**DATA EXTRACTS:**

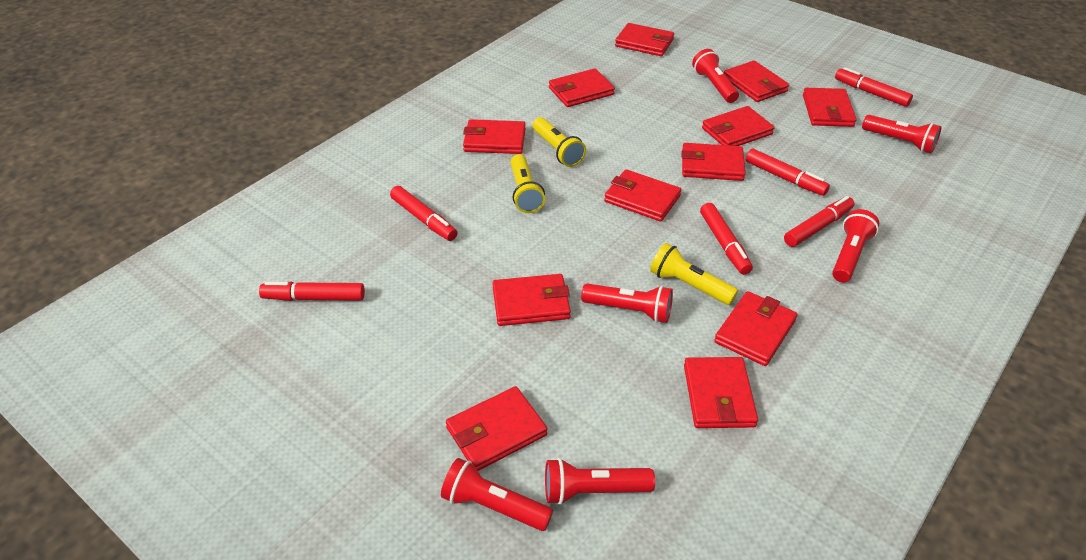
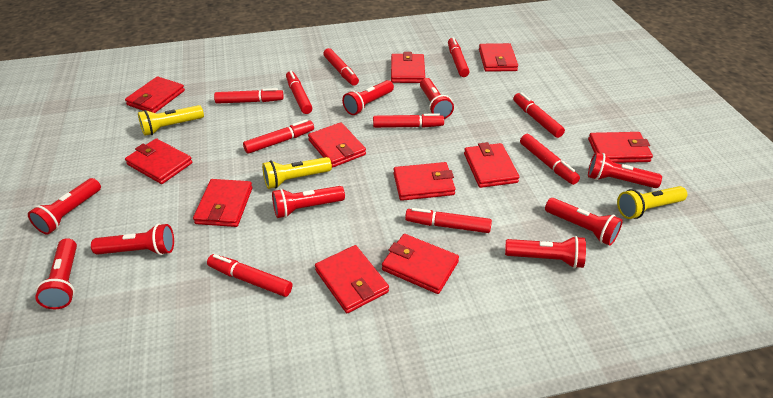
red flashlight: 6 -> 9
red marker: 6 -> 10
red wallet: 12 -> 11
...
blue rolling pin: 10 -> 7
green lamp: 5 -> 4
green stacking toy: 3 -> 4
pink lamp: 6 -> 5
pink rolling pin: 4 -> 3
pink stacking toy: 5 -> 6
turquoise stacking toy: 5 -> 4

**EXERCISE PROMPT:**
Print the lines above from the one with "red flashlight: 6 -> 9" through the one with "red wallet: 12 -> 11", both included, exactly as written and nothing more.

**TASK RESPONSE:**
red flashlight: 6 -> 9
red marker: 6 -> 10
red wallet: 12 -> 11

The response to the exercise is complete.